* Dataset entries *
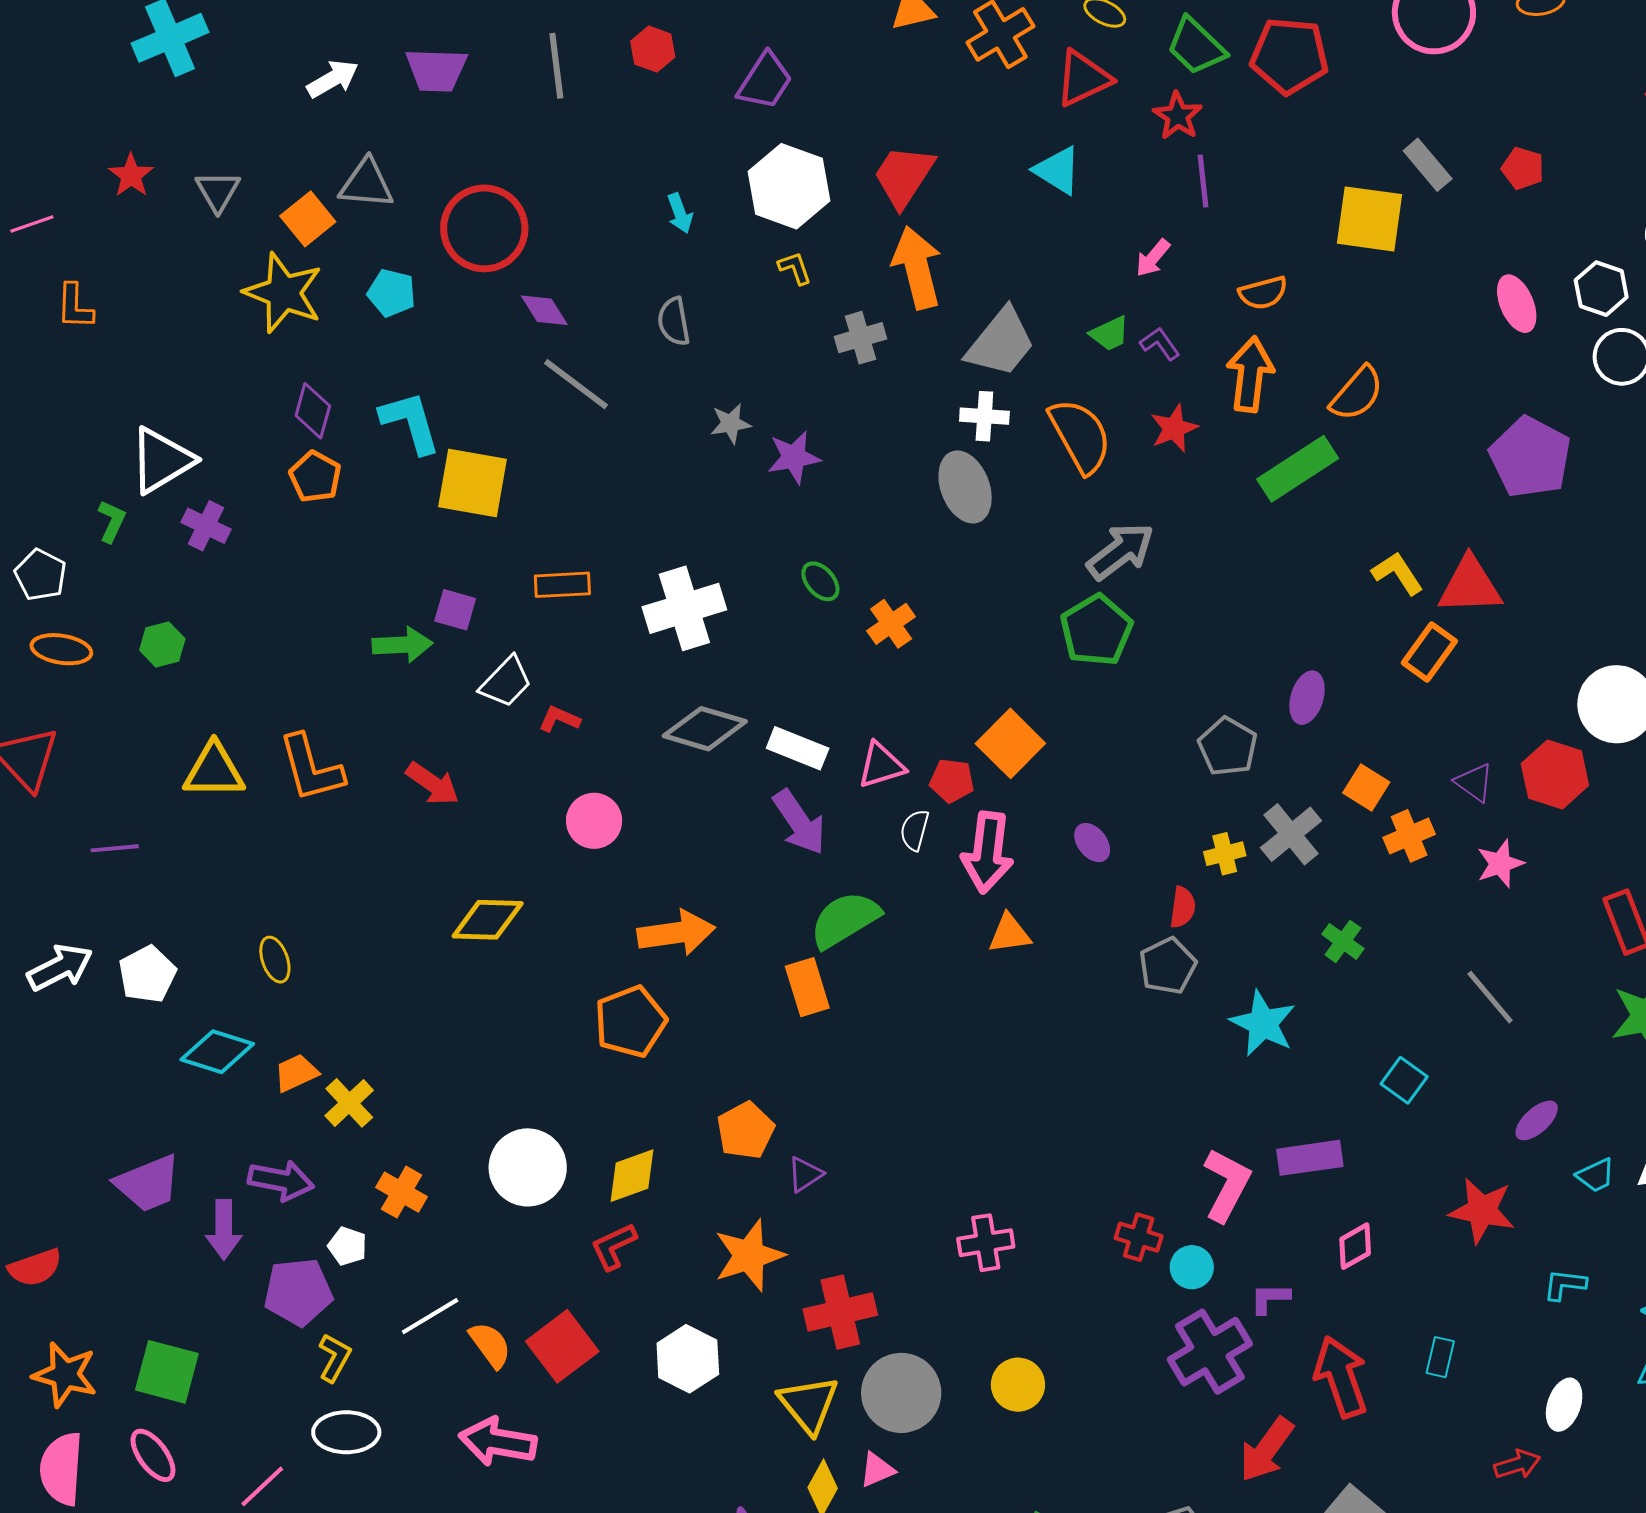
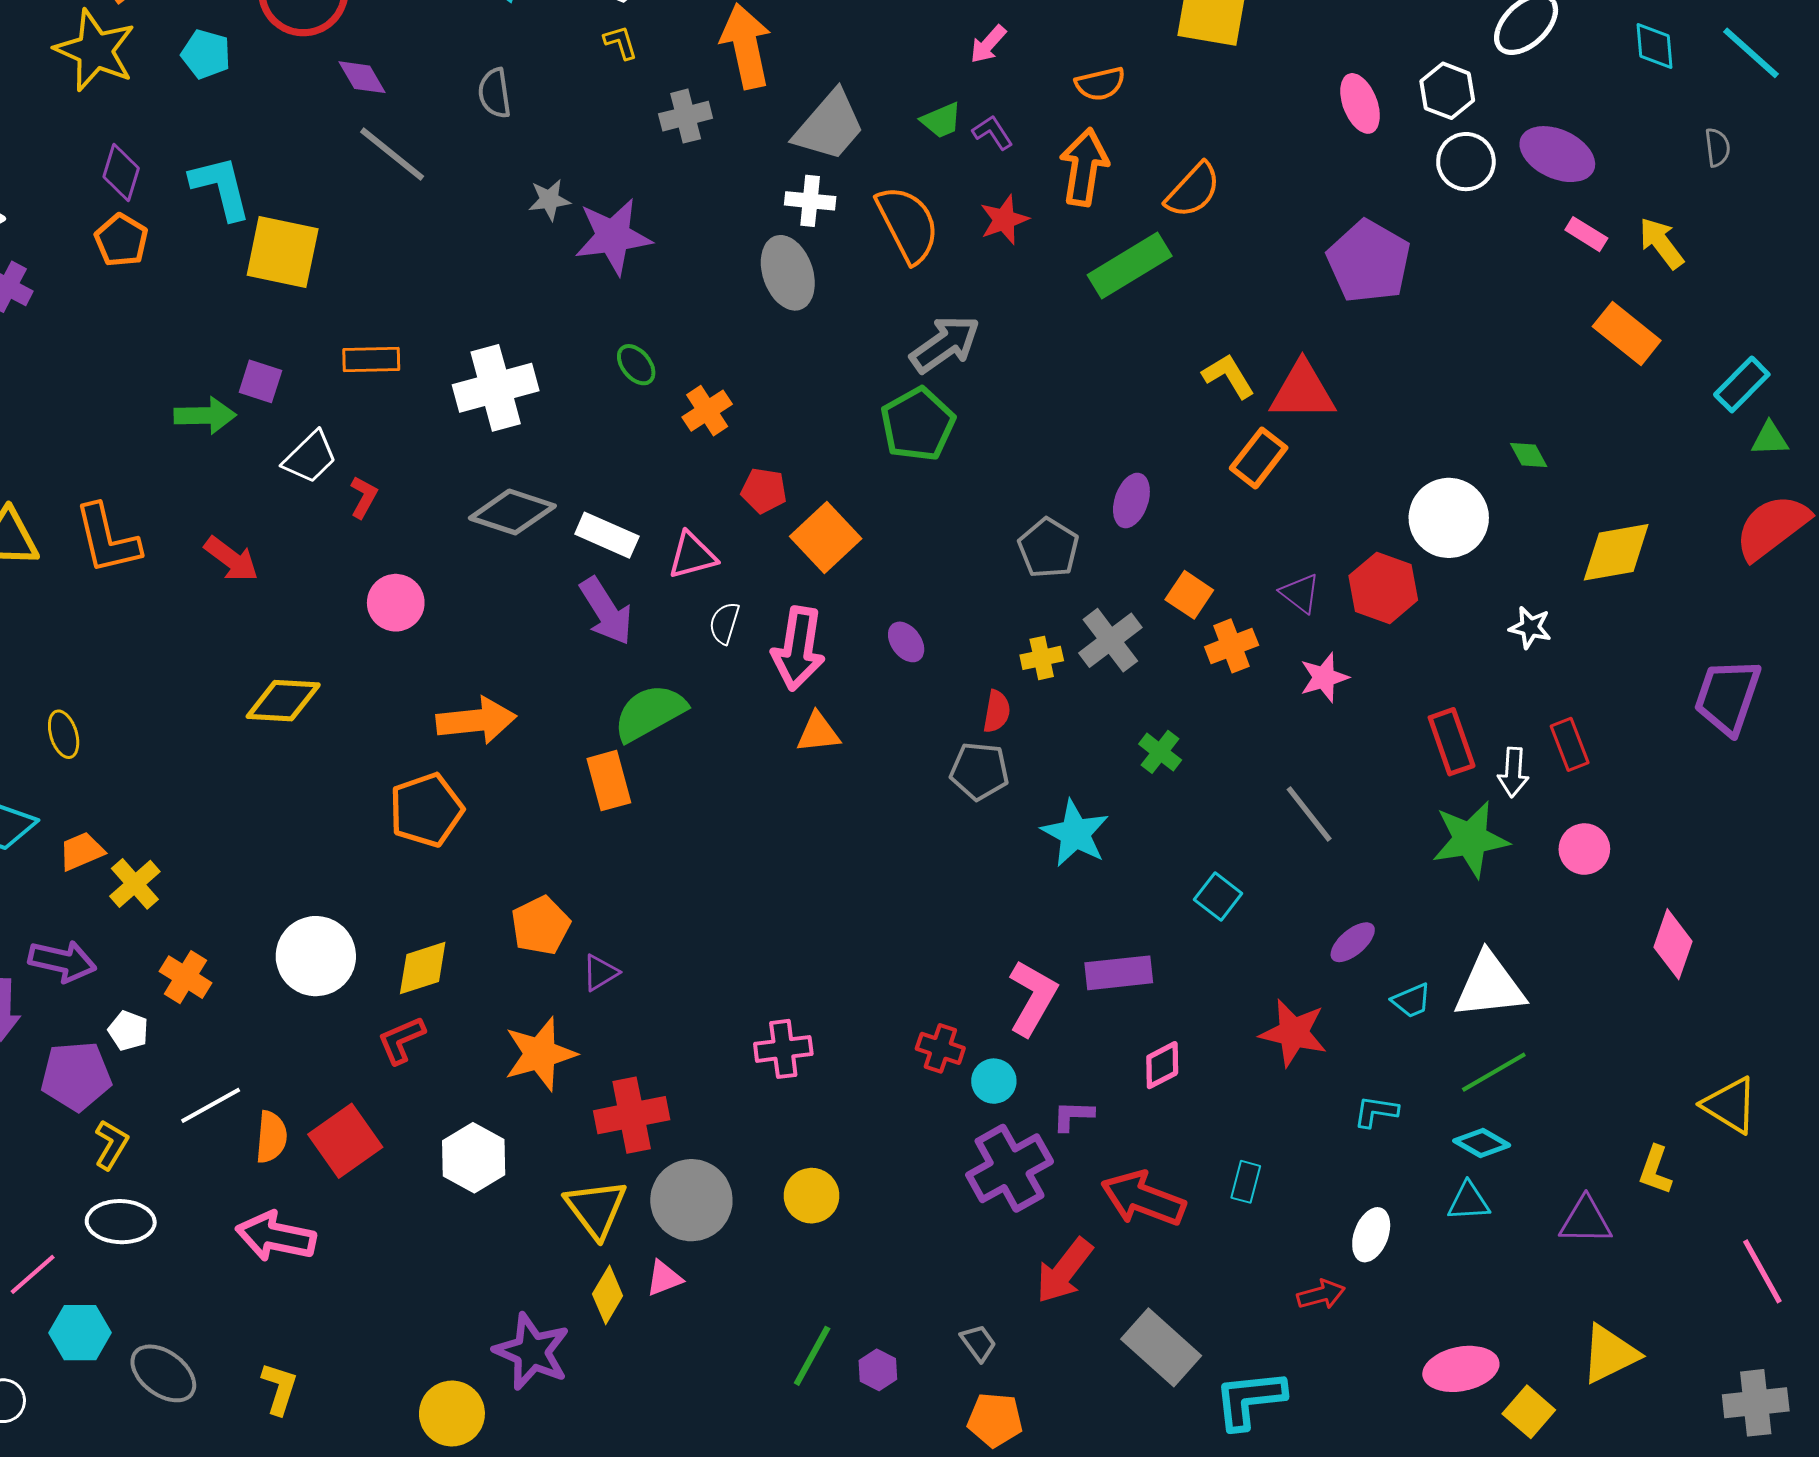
purple star: (794, 457) -> (613, 236), size x1.4
red L-shape: (559, 719) -> (364, 497), turned 93
red pentagon: (952, 781) -> (764, 491), moved
gray pentagon: (1168, 966) -> (979, 771), turned 30
orange semicircle: (490, 1345) -> (271, 1137), turned 39
red arrow: (1341, 1377) -> (1143, 1199), turned -52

* Try it *
Because only the text is wanted, copy each record above precisely and omit its pictures.

* Response area *
purple star: (794, 457) -> (613, 236), size x1.4
red L-shape: (559, 719) -> (364, 497), turned 93
red pentagon: (952, 781) -> (764, 491), moved
gray pentagon: (1168, 966) -> (979, 771), turned 30
orange semicircle: (490, 1345) -> (271, 1137), turned 39
red arrow: (1341, 1377) -> (1143, 1199), turned -52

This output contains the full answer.